## DATI MOSTRATI
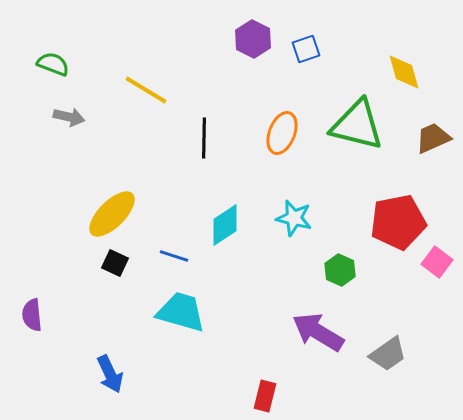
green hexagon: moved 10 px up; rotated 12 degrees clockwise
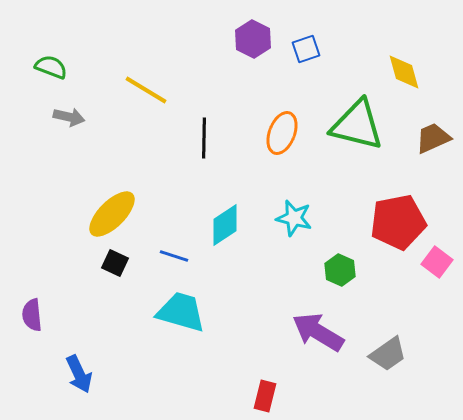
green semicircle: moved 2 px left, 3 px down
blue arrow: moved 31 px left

==

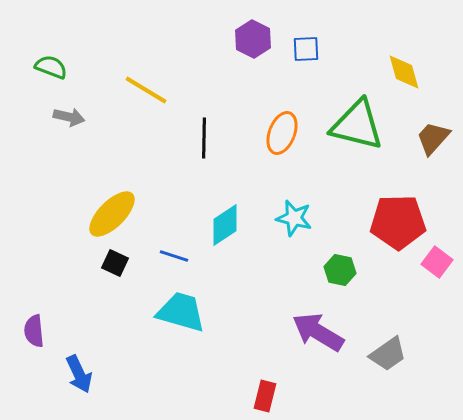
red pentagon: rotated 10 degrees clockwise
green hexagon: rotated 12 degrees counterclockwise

## PROBLEMA ASSEGNATO
Riscrivi le righe del materiale, cominciando da quella che contiene "red pentagon: rotated 10 degrees clockwise" e terminando con quella che contiene "green hexagon: rotated", entrambe incluse. Sostituisci "red" con "yellow" senza cambiare nient'altro.

## RISPOSTA AL PROBLEMA
yellow pentagon: rotated 10 degrees clockwise
green hexagon: rotated 12 degrees counterclockwise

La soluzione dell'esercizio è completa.